Pictures stay out of the answer, but every line of the material must be restated exactly.

--- PROVIDED DATA Enclosed Below ---

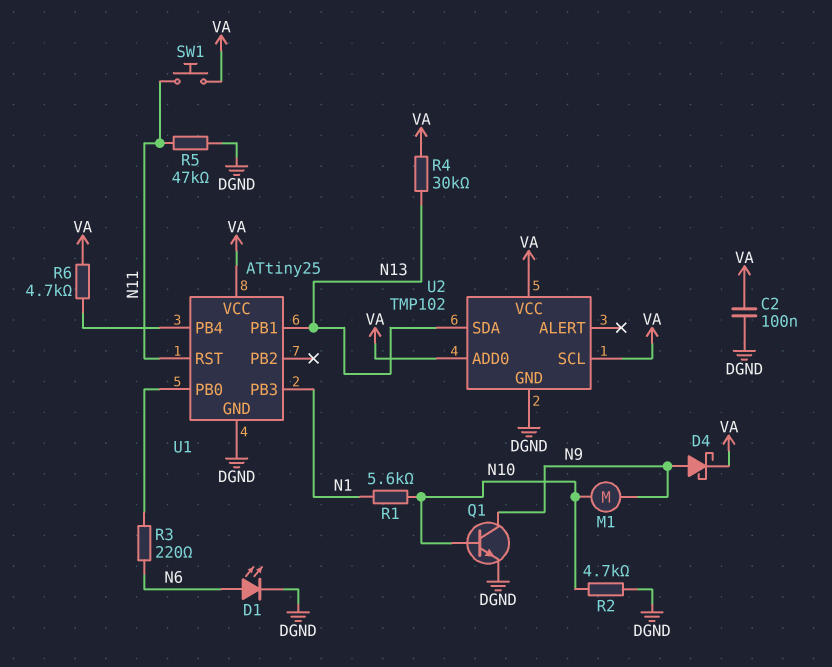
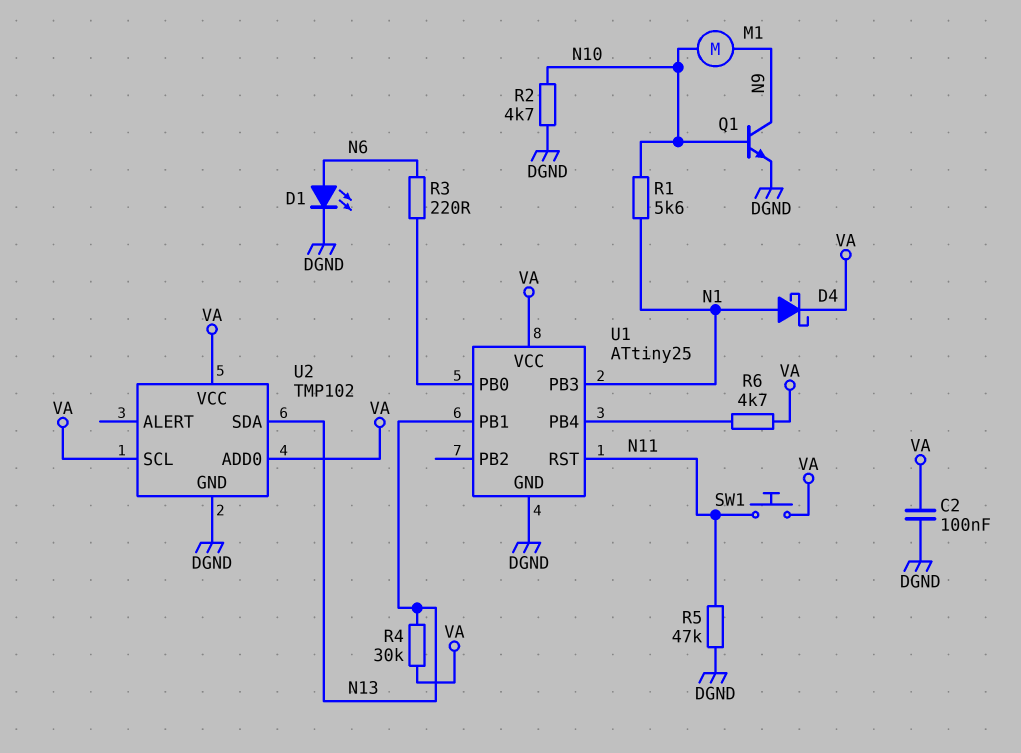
D4: schottky (A N9, K VA) -> schottky (A N1, K VA)

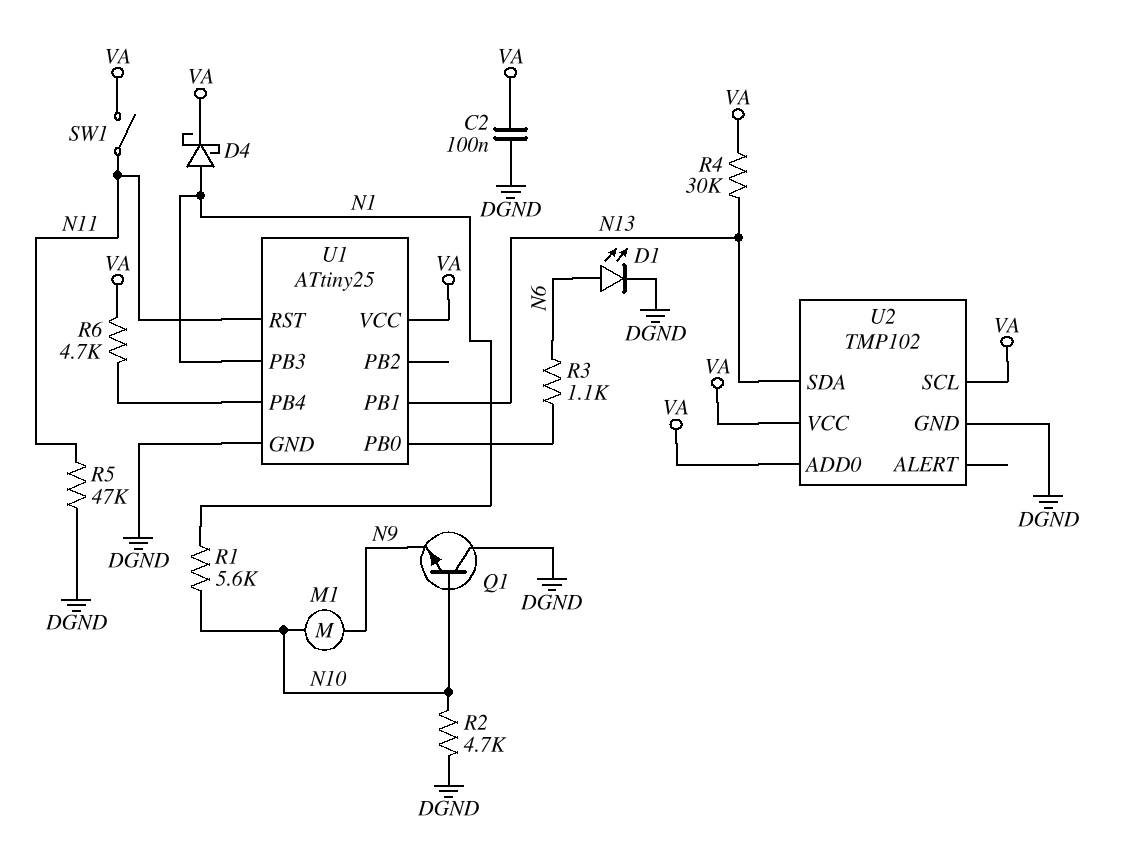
Q1: NPN (B N10, C N9, E DGND) -> NPN (B N10, C DGND, E N9)
R3: 220 (N6, U1/PB0) -> 1.1k (N6, U1/PB0)
SW1: button (N11, VA) -> switch (N11, VA)

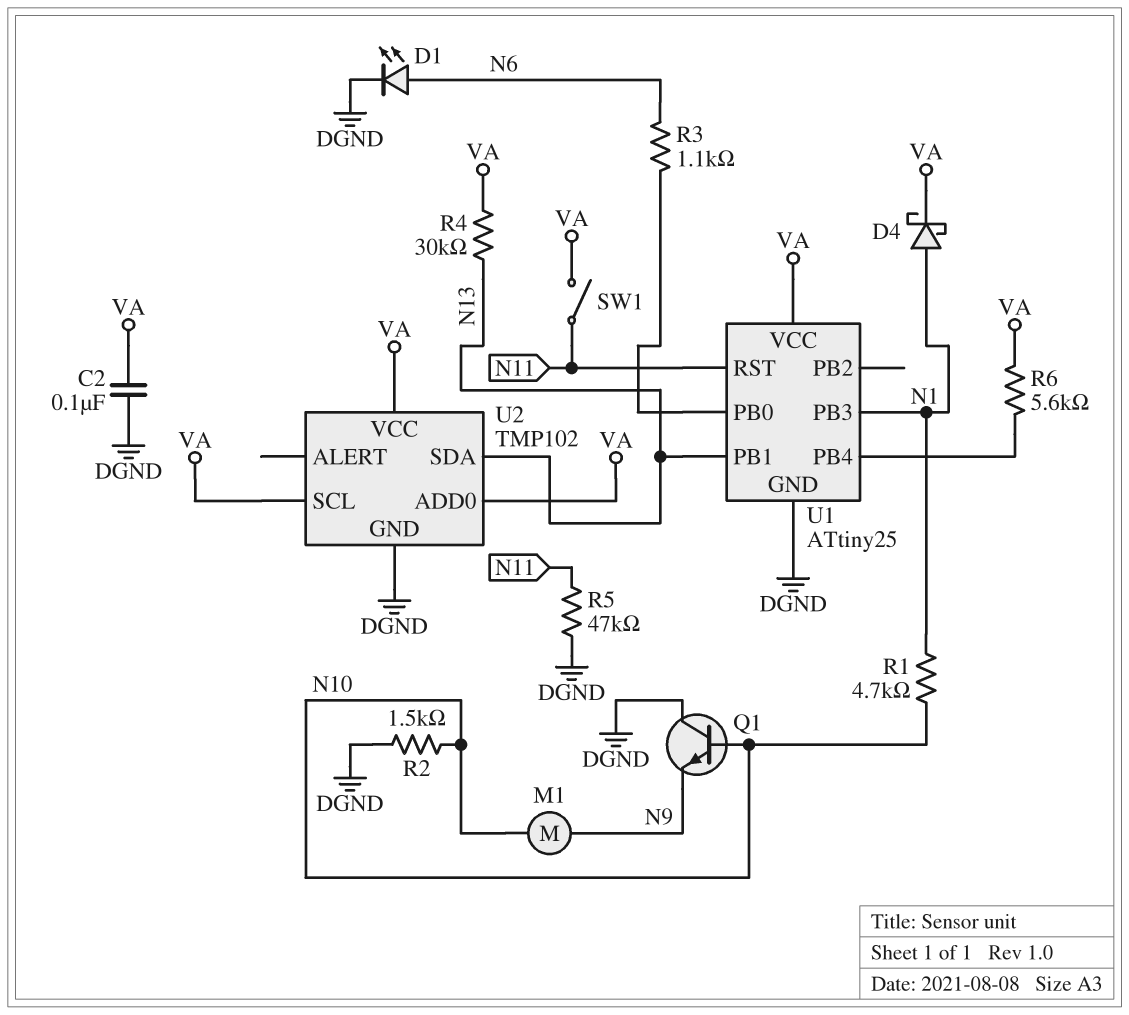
R1: 5.6k (N1, N10) -> 4.7k (N1, N10)
R2: 4.7k (DGND, N10) -> 1.5k (DGND, N10)
R6: 4.7k (U1/PB4, VA) -> 5.6k (U1/PB4, VA)

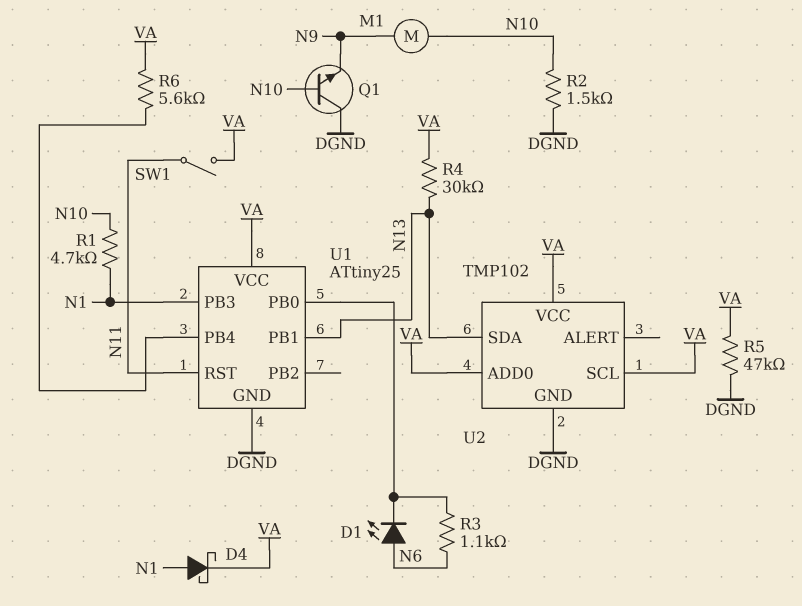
C2: 100nF (DGND, VA) -> none
D1: LED (A N6, K DGND) -> LED (A N6, K U1/PB0)
R5: 47k (DGND, N11) -> 47k (DGND, VA)

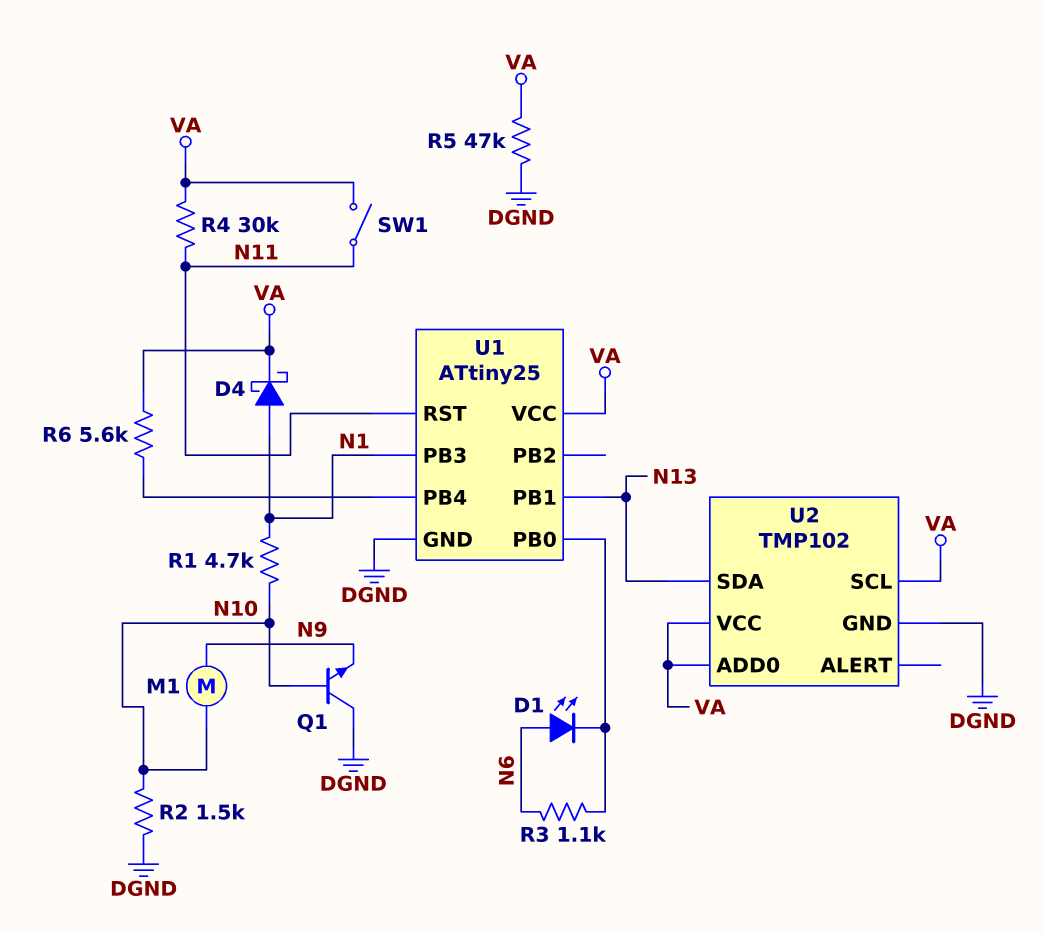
R4: 30k (N13, VA) -> 30k (N11, VA)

--- End of Enclosed PROVIDED DATA ---

TASK ANSWER:
D4: schottky (A N9, K VA) -> schottky (A N1, K VA)

Q1: NPN (B N10, C N9, E DGND) -> NPN (B N10, C DGND, E N9)
R3: 220 (N6, U1/PB0) -> 1.1k (N6, U1/PB0)
SW1: button (N11, VA) -> switch (N11, VA)

R1: 5.6k (N1, N10) -> 4.7k (N1, N10)
R2: 4.7k (DGND, N10) -> 1.5k (DGND, N10)
R6: 4.7k (U1/PB4, VA) -> 5.6k (U1/PB4, VA)

C2: 100nF (DGND, VA) -> none
D1: LED (A N6, K DGND) -> LED (A N6, K U1/PB0)
R5: 47k (DGND, N11) -> 47k (DGND, VA)

R4: 30k (N13, VA) -> 30k (N11, VA)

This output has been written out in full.